Find every line in the data that contains the word "ROSE". Return each of those lines.

○ ○ ○ ○ ○ ○ ○

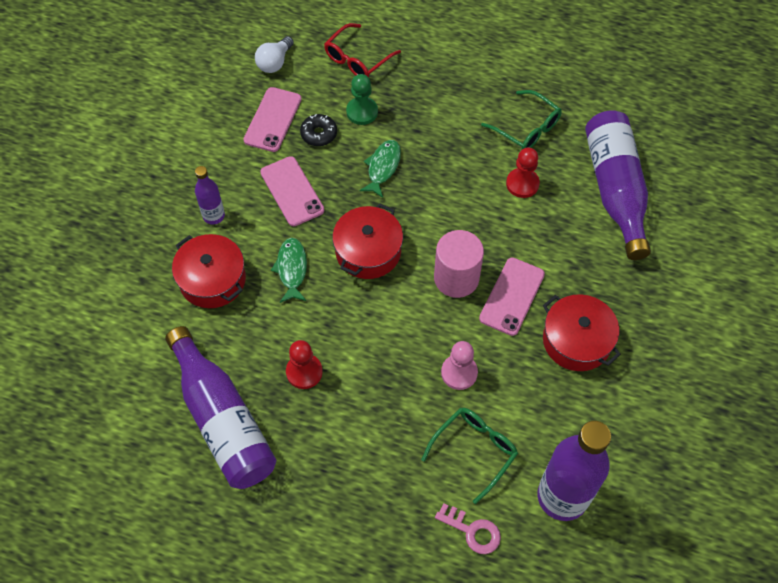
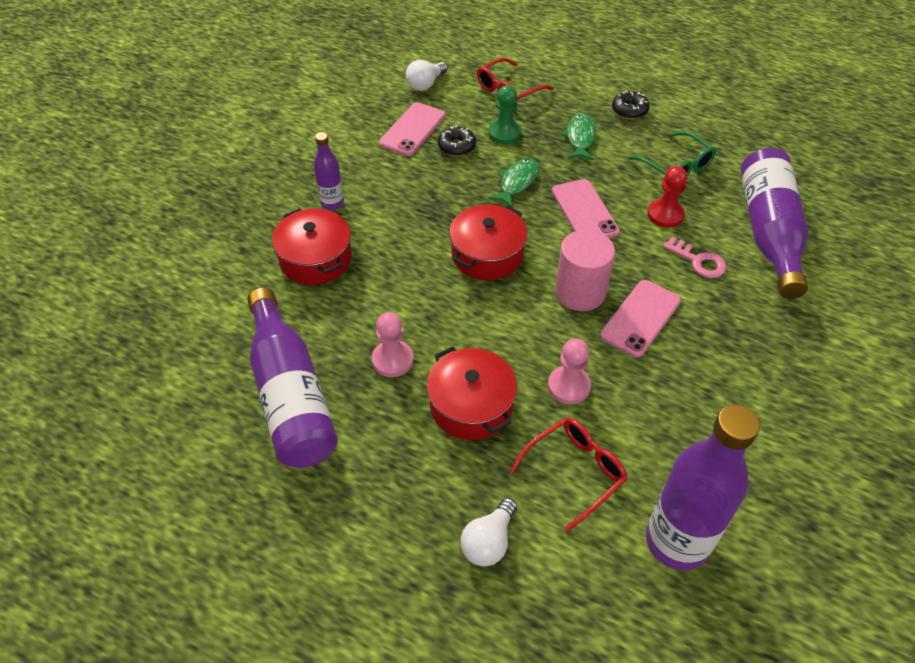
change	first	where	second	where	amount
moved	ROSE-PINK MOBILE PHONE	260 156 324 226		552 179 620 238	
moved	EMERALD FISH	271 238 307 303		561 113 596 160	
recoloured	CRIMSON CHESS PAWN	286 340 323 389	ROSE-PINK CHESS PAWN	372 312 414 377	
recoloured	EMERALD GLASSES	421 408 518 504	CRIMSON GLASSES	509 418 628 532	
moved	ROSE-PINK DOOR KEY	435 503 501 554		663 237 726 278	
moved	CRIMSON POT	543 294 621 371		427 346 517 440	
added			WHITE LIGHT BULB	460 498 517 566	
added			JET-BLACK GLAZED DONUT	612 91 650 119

○ ○ ○ ○ ○ ○ ○

=== OUTPUT FOR THIS EXERCISE ===
moved	ROSE-PINK MOBILE PHONE	260 156 324 226		552 179 620 238	
recoloured	CRIMSON CHESS PAWN	286 340 323 389	ROSE-PINK CHESS PAWN	372 312 414 377	
moved	ROSE-PINK DOOR KEY	435 503 501 554		663 237 726 278	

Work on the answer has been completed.